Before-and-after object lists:
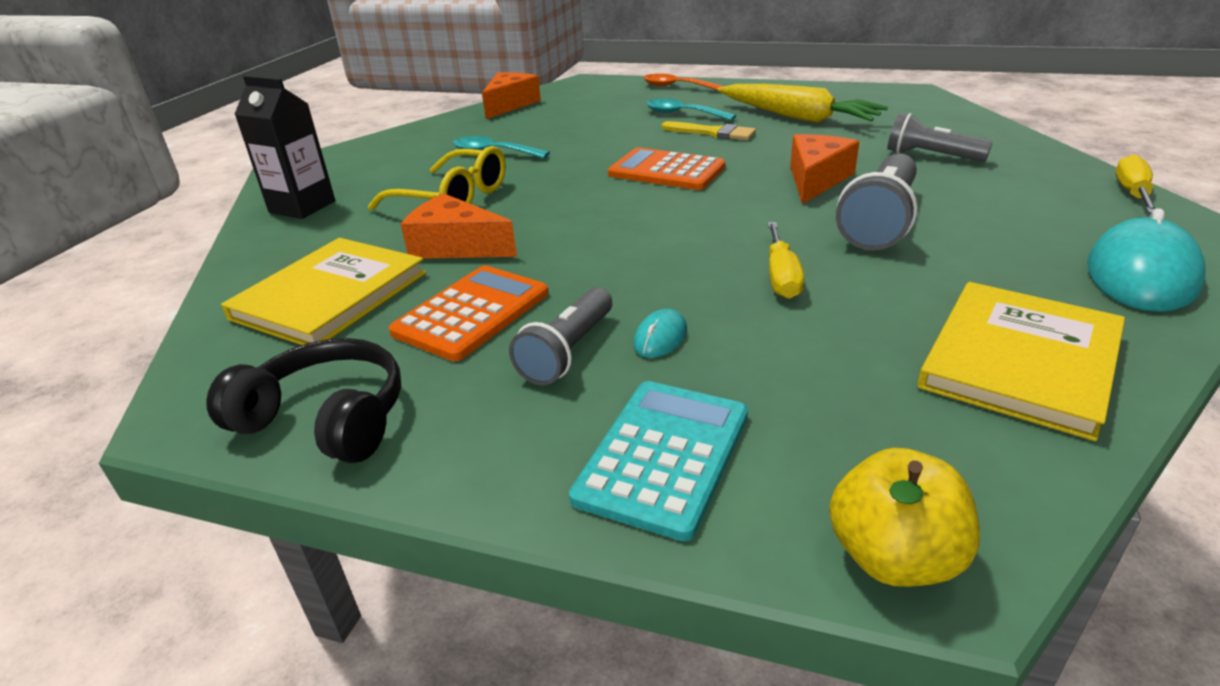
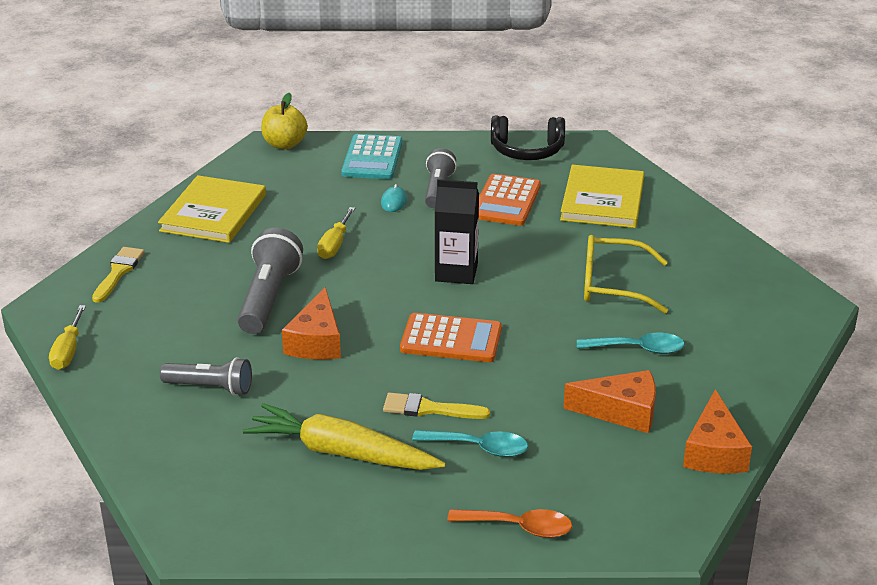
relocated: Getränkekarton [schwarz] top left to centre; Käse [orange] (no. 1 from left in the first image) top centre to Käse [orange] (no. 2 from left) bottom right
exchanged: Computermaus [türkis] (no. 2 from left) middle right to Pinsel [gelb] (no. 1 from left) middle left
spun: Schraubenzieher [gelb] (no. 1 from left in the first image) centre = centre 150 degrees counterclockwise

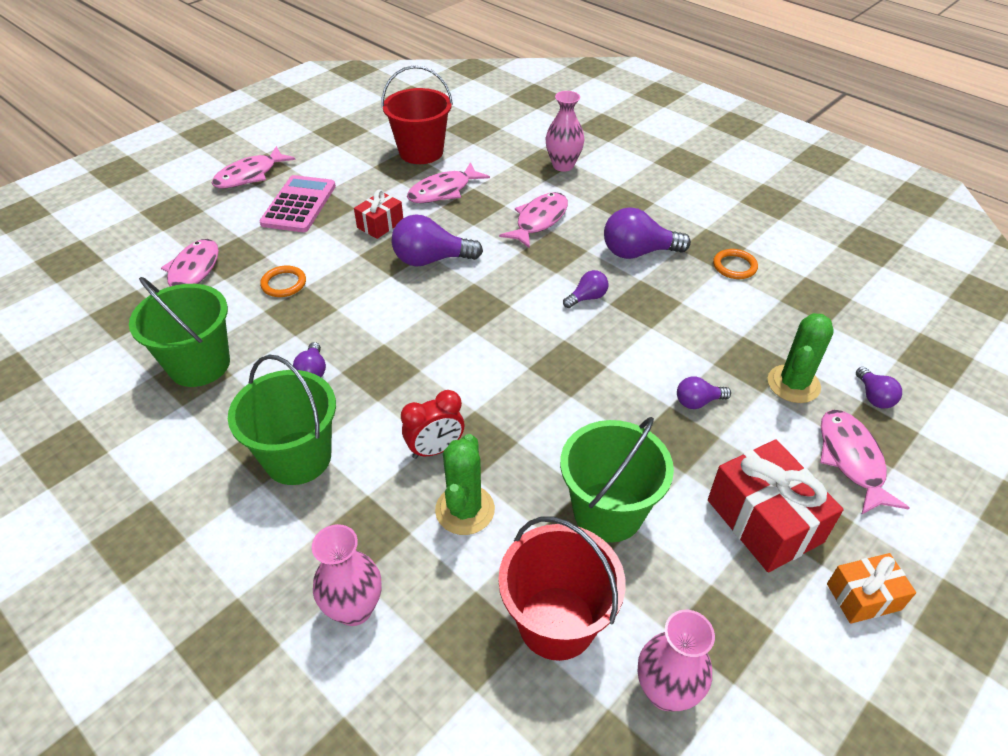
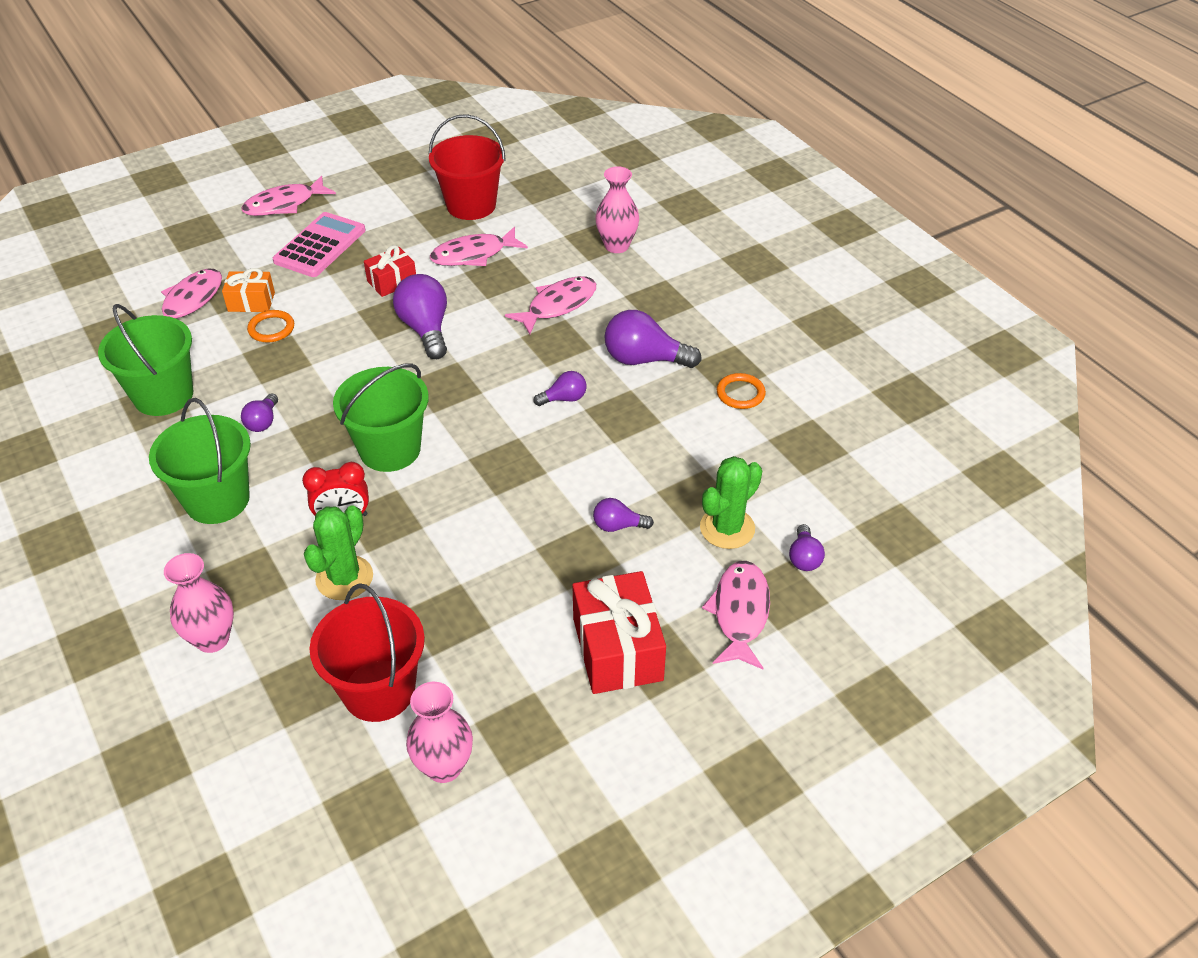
relocated: Eimer [grün] (no. 3 from left) centre to middle left; Geschenk [orange] bottom right to top left
spun: Glühbirne [lila] (no. 2 from left) top centre = top centre 60 degrees clockwise

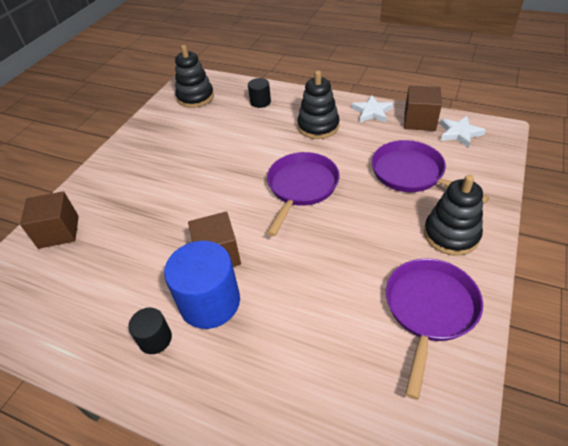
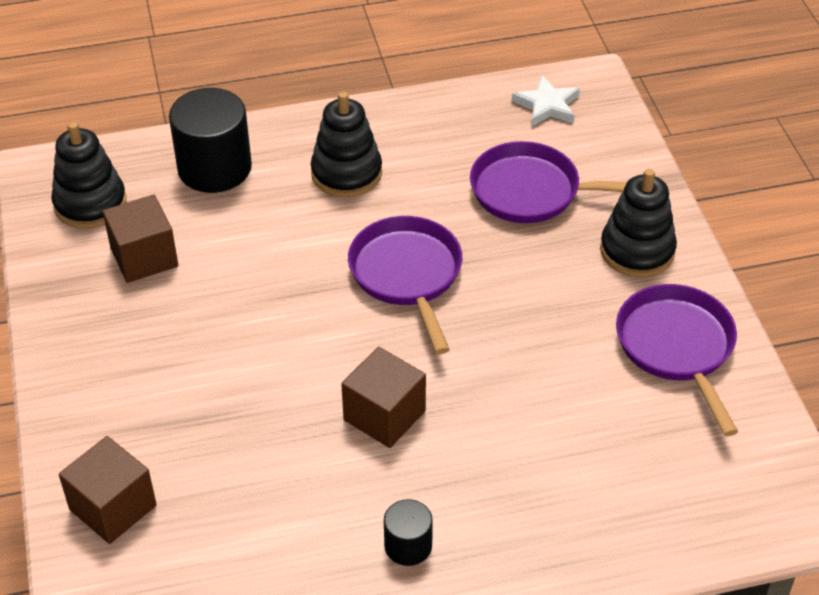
missing: Stern [weiß] (no. 1 from left) top centre; Vollzylinder [blau] centre
relocated: Kubus [braun] (no. 3 from left in the first image) top right to Kubus [braun] (no. 2 from left) middle left
size: Vollzylinder [schwarz] (no. 2 from left in the first image) top centre = top left x1.93

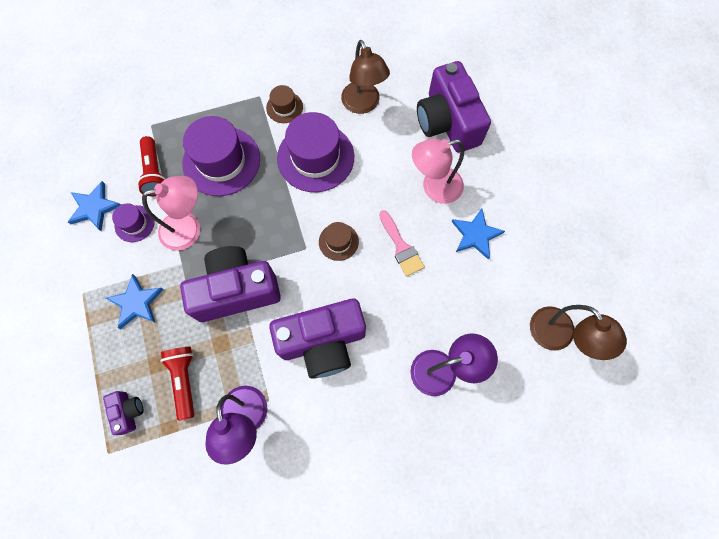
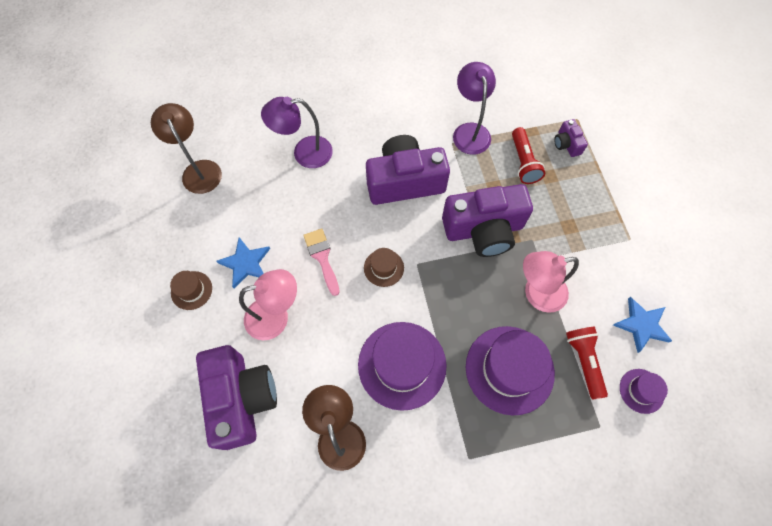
missing: Stern [blau] (no. 2 from left) middle left
relocated: Hut [braun] (no. 1 from left) top centre to middle left; Hut [lila] (no. 1 from left in the first image) middle left to Hut [lila] (no. 3 from left) bottom right

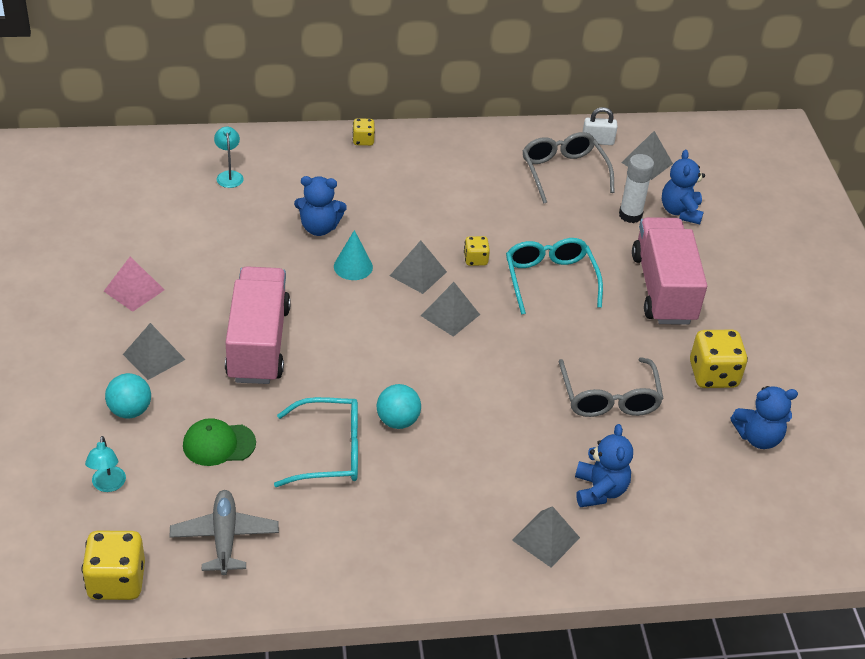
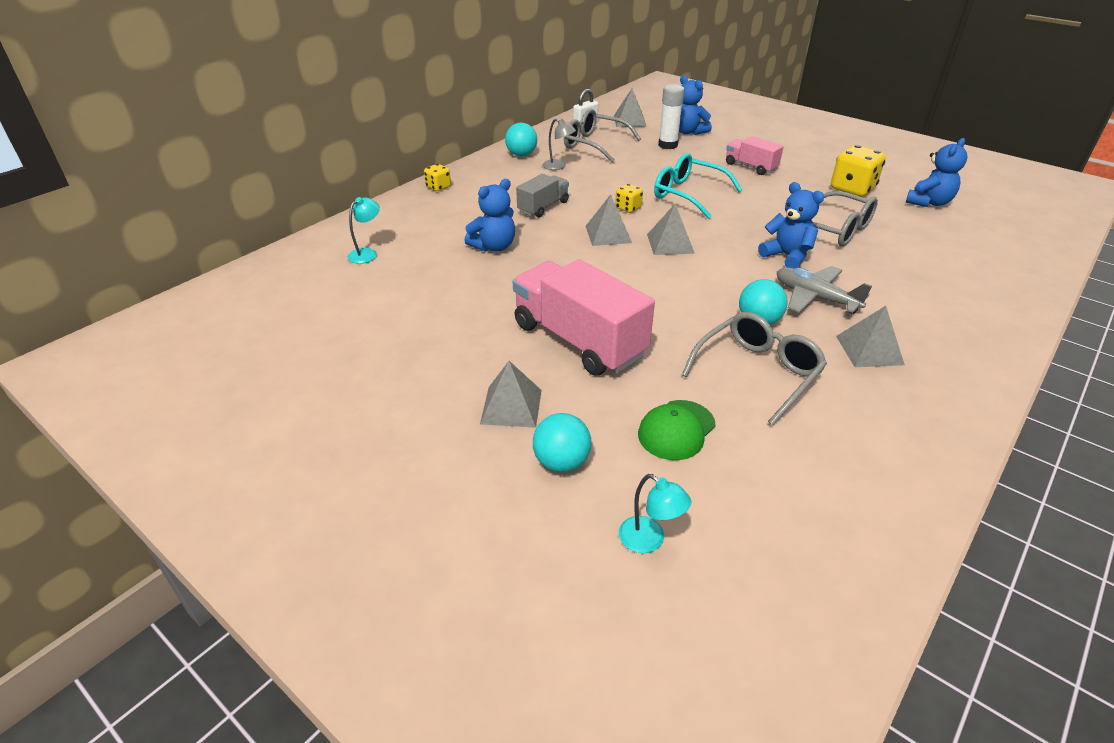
missing: Kegel [türkis] centre; Pyramide [rosa] middle left; Spielwürfel [gelb] (no. 1 from left) bottom left
appeared: Lampe [grau] top centre; Ball [türkis] (no. 1 from left) top centre; Lastwagen [grau] top centre
relocated: Teddybär [blau] (no. 2 from left in the first image) bottom right to Teddybär [blau] (no. 3 from left) top right; Flugzeug [grau] bottom left to middle right; Pyramide [grau] (no. 4 from left in the first image) bottom centre to Pyramide [grau] (no. 5 from left) middle right
colour: Brille [türkis] (no. 1 from left) bottom centre to Brille [grau] (no. 2 from left) middle right
spun: Lampe [türkis] (no. 2 from left in the first image) top left = top left 90 degrees clockwise
size: Lastwagen [rosa] (no. 2 from left) middle right = top right x0.53

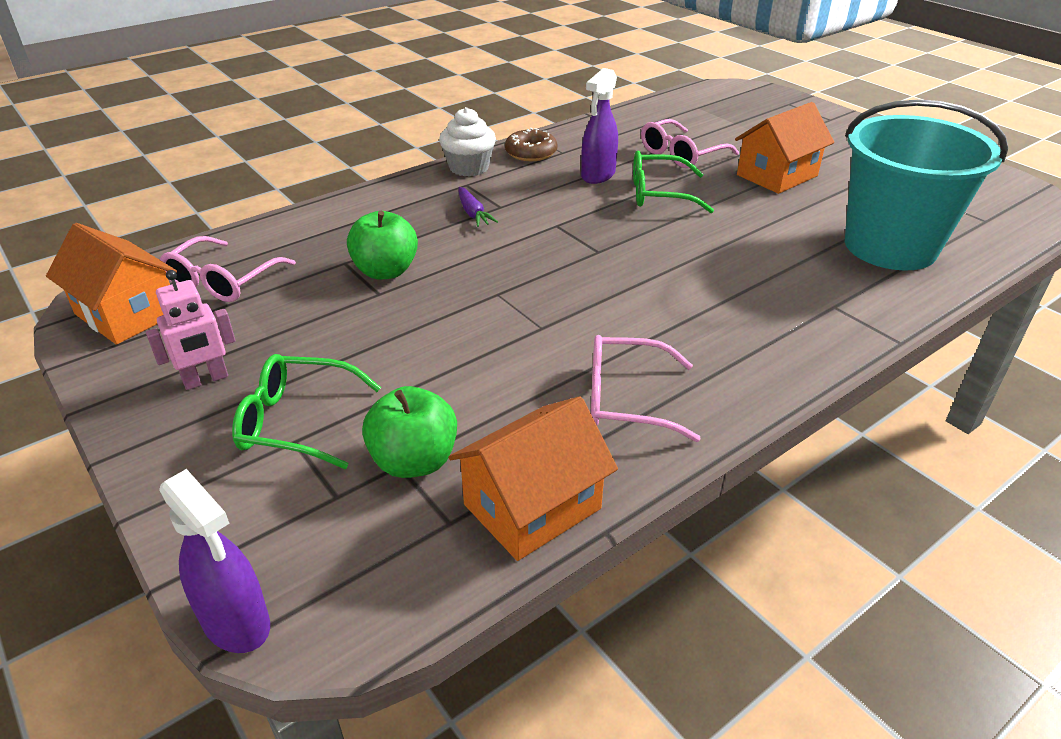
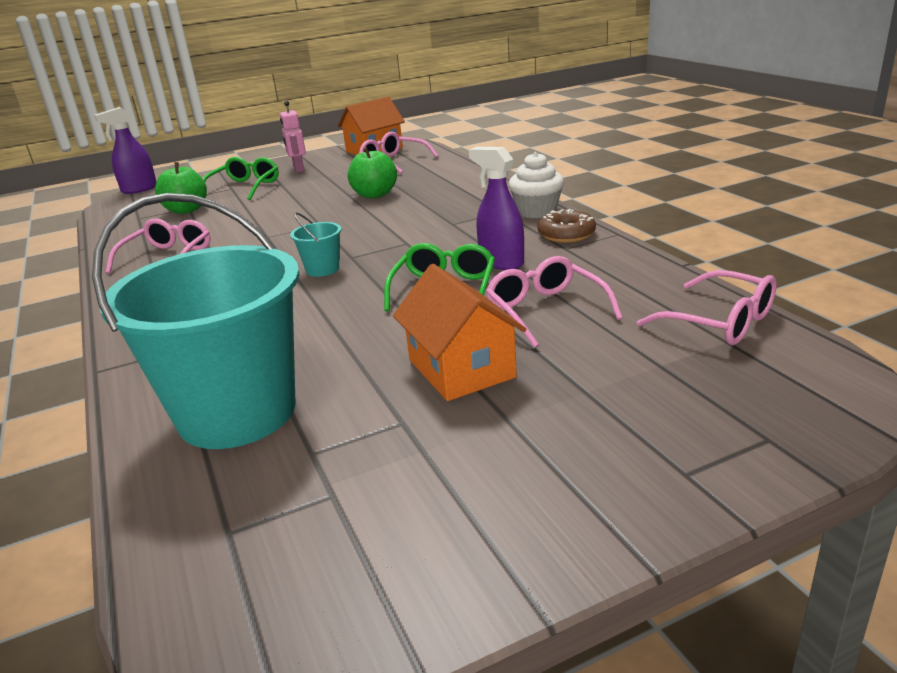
missing: Karotte [lila] top centre; Haus [orange] (no. 2 from left) centre
appeared: Eimer [türkis] (no. 2 from left) centre; Brille [rosa] (no. 4 from left) middle right

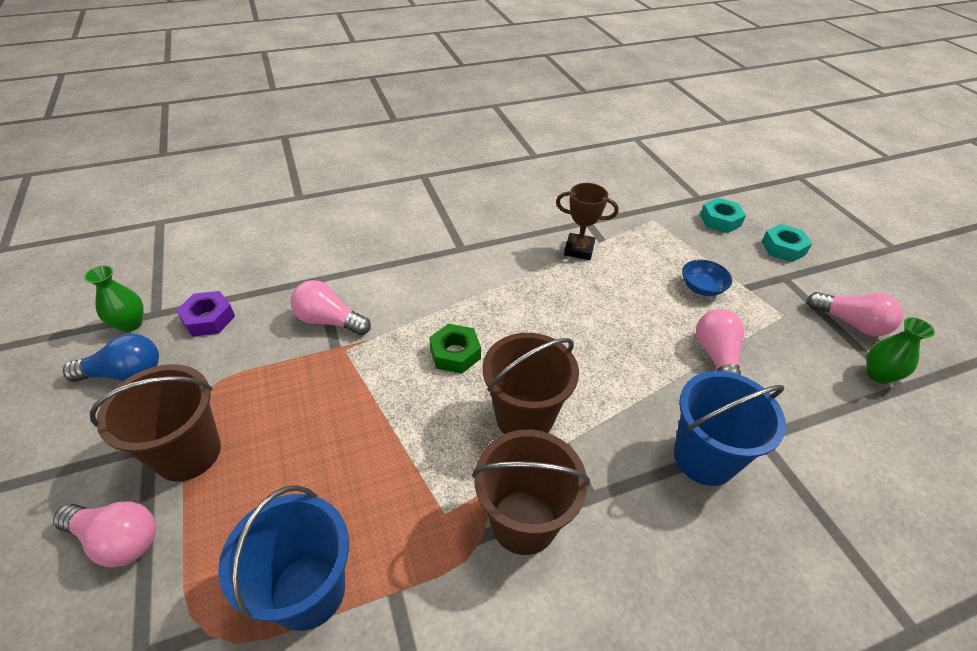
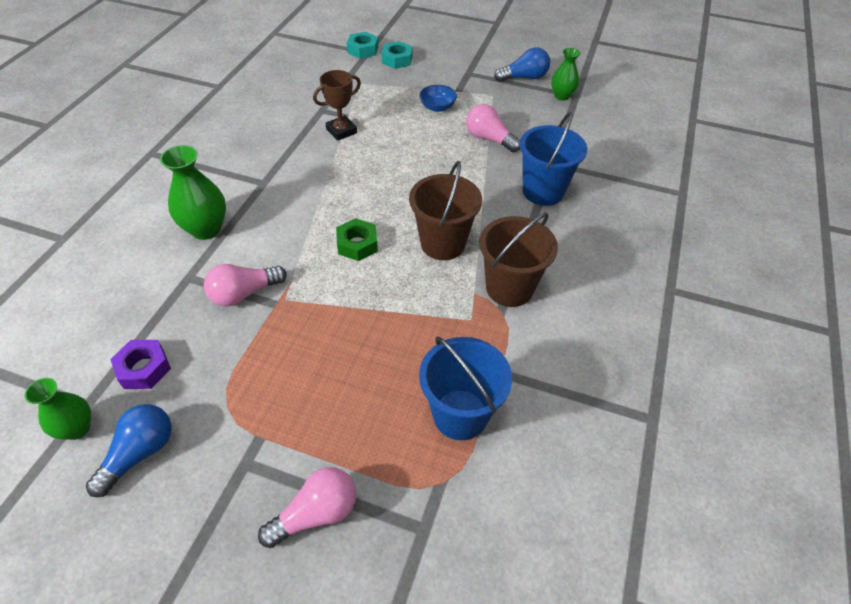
missing: Eimer [braun] (no. 1 from left) middle left
appeared: Vase [grün] (no. 2 from left) top left
relocated: Sechskantmutter [türkis] (no. 2 from left in the first image) middle right to Sechskantmutter [türkis] (no. 1 from left) top centre
colour: Glühbirne [rosa] (no. 4 from left) middle right to Glühbirne [blau] (no. 2 from left) top centre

» **What the task requires**:
Produce a word-for-word copy of the records, omitting all images.

» **Exercise result**:
relocated: Getränkekarton [schwarz] top left to centre; Käse [orange] (no. 1 from left in the first image) top centre to Käse [orange] (no. 2 from left) bottom right
exchanged: Computermaus [türkis] (no. 2 from left) middle right to Pinsel [gelb] (no. 1 from left) middle left
spun: Schraubenzieher [gelb] (no. 1 from left in the first image) centre = centre 150 degrees counterclockwise

relocated: Eimer [grün] (no. 3 from left) centre to middle left; Geschenk [orange] bottom right to top left
spun: Glühbirne [lila] (no. 2 from left) top centre = top centre 60 degrees clockwise

missing: Stern [weiß] (no. 1 from left) top centre; Vollzylinder [blau] centre
relocated: Kubus [braun] (no. 3 from left in the first image) top right to Kubus [braun] (no. 2 from left) middle left
size: Vollzylinder [schwarz] (no. 2 from left in the first image) top centre = top left x1.93

missing: Stern [blau] (no. 2 from left) middle left
relocated: Hut [braun] (no. 1 from left) top centre to middle left; Hut [lila] (no. 1 from left in the first image) middle left to Hut [lila] (no. 3 from left) bottom right

missing: Kegel [türkis] centre; Pyramide [rosa] middle left; Spielwürfel [gelb] (no. 1 from left) bottom left
appeared: Lampe [grau] top centre; Ball [türkis] (no. 1 from left) top centre; Lastwagen [grau] top centre
relocated: Teddybär [blau] (no. 2 from left in the first image) bottom right to Teddybär [blau] (no. 3 from left) top right; Flugzeug [grau] bottom left to middle right; Pyramide [grau] (no. 4 from left in the first image) bottom centre to Pyramide [grau] (no. 5 from left) middle right
colour: Brille [türkis] (no. 1 from left) bottom centre to Brille [grau] (no. 2 from left) middle right
spun: Lampe [türkis] (no. 2 from left in the first image) top left = top left 90 degrees clockwise
size: Lastwagen [rosa] (no. 2 from left) middle right = top right x0.53

missing: Karotte [lila] top centre; Haus [orange] (no. 2 from left) centre
appeared: Eimer [türkis] (no. 2 from left) centre; Brille [rosa] (no. 4 from left) middle right

missing: Eimer [braun] (no. 1 from left) middle left
appeared: Vase [grün] (no. 2 from left) top left
relocated: Sechskantmutter [türkis] (no. 2 from left in the first image) middle right to Sechskantmutter [türkis] (no. 1 from left) top centre
colour: Glühbirne [rosa] (no. 4 from left) middle right to Glühbirne [blau] (no. 2 from left) top centre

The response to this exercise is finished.